• Exercise directions: Your task is to copy each line of the records that includes the string "fork".

• Extracted material:
———

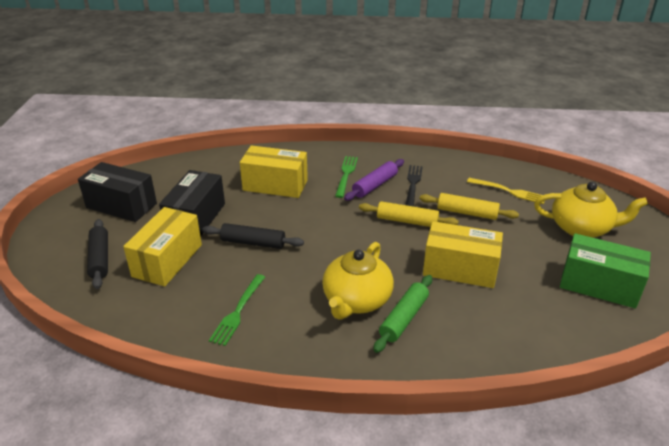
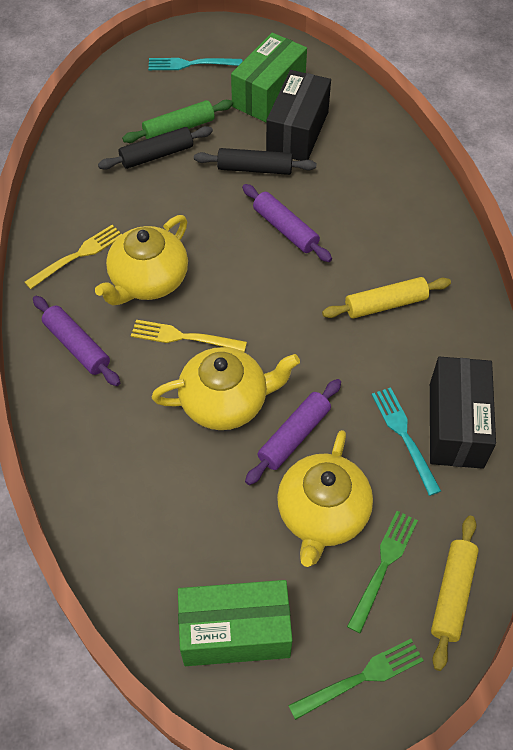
black fork: 1 -> 0
green box: 1 -> 2
purple rolling pin: 1 -> 3
turquoise fork: 0 -> 2
yellow box: 3 -> 0
yellow fork: 1 -> 2
yellow teapot: 2 -> 3

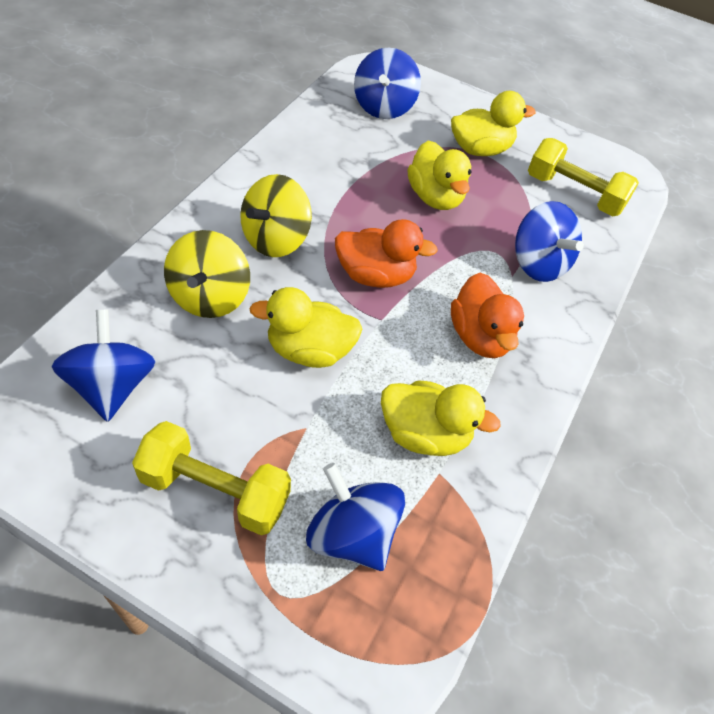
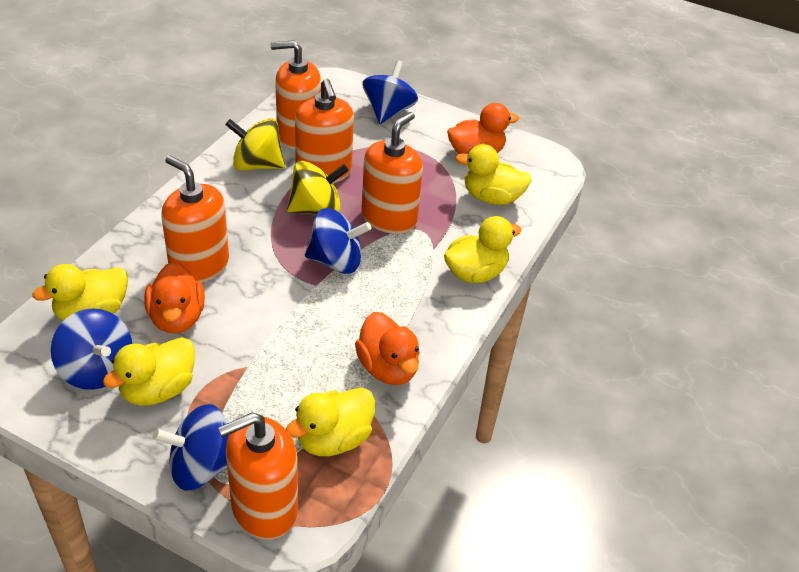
orange duck: 2 -> 3
orange soap dispenser: 0 -> 5
yellow duck: 4 -> 5
yellow dumbbell: 2 -> 0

———

• Result of this task:
black fork: 1 -> 0
turquoise fork: 0 -> 2
yellow fork: 1 -> 2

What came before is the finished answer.